Task description -
State the number of lines in the material below that contain the word "cyan", without any other text.

Dataset extract -
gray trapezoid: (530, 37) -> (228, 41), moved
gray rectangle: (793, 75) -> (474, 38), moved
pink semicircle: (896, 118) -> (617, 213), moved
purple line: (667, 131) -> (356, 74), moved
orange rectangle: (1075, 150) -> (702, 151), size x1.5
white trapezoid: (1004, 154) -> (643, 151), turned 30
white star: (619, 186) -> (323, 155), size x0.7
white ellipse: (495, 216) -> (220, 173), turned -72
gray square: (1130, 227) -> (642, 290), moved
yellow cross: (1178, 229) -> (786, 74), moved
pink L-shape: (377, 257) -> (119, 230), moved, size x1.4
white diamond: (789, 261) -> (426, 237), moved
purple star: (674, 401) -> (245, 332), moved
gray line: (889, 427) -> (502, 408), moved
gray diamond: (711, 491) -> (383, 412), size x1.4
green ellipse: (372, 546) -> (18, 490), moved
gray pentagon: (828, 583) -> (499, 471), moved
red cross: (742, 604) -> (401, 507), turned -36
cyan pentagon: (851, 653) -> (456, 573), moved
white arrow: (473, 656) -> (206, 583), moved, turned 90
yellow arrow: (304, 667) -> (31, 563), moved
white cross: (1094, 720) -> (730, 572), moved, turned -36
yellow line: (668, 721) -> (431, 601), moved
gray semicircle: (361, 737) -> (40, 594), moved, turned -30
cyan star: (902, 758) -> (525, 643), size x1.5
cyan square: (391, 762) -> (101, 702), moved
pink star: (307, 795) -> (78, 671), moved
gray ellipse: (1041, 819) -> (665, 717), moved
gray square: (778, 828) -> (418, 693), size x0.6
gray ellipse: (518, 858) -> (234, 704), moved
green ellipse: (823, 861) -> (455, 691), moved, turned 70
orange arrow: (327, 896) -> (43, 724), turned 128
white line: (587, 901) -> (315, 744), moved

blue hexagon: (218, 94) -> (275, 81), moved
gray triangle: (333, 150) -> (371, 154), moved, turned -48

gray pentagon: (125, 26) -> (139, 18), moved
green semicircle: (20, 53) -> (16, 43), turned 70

...

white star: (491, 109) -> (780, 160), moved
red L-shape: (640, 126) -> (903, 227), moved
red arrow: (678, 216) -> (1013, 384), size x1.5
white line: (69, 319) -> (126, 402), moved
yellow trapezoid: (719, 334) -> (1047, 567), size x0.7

Task solution -
3